Scene image comparisons:

== == ==

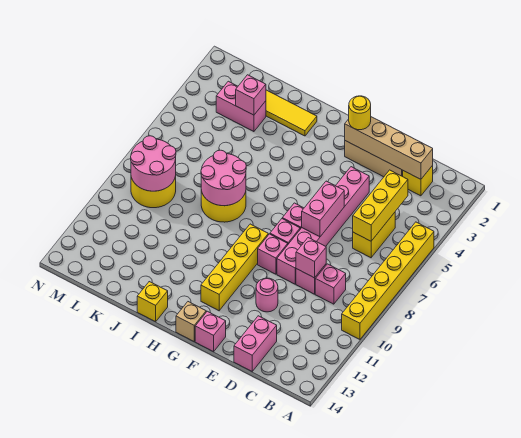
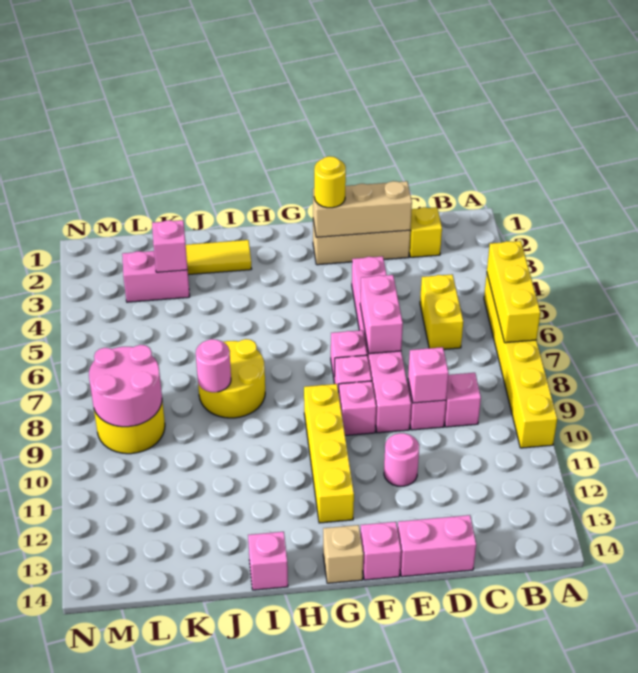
tan brick C2:F2 level 2 -> tan brick D2:F2 level 2
yellow brick C4:C6 level 2 -> yellow brick A5:A7 level 2
pink brick D13:D14 level 1 -> pink brick D14:E14 level 1
pink round brick I7:J8 level 2 -> pink round brick J8 level 2
yellow brick I14 level 1 -> pink brick I14 level 1

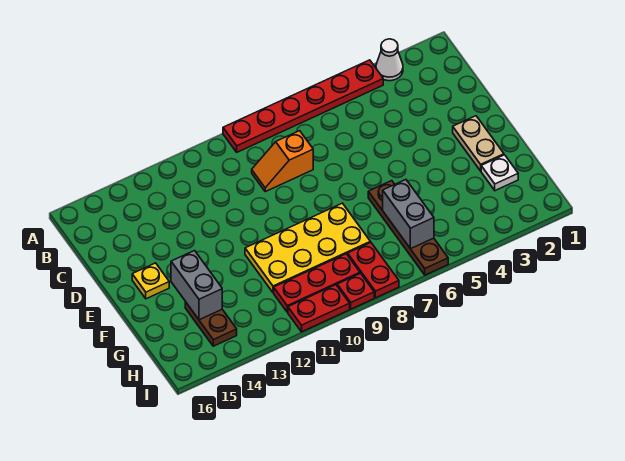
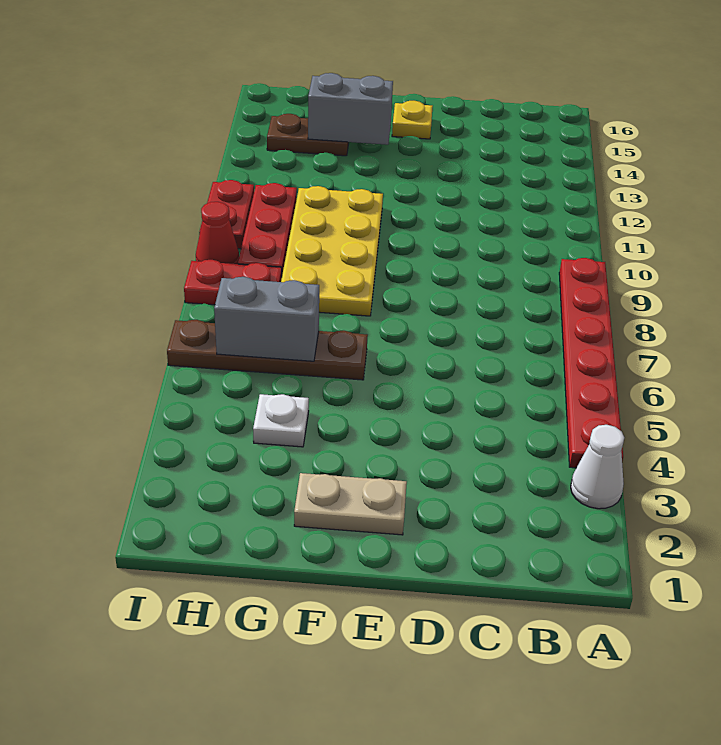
orange slope C8:C9 level 1 top 8 -> none
white plate G2 level 1 -> white plate G4 level 1
red plate I9 level 1 -> red cone I9 level 1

== == ==

Directions ->
Find the word "pink" in the entries. Copy each line that holds it.

Response to this task ->
pink brick D13:D14 level 1 -> pink brick D14:E14 level 1
pink round brick I7:J8 level 2 -> pink round brick J8 level 2
yellow brick I14 level 1 -> pink brick I14 level 1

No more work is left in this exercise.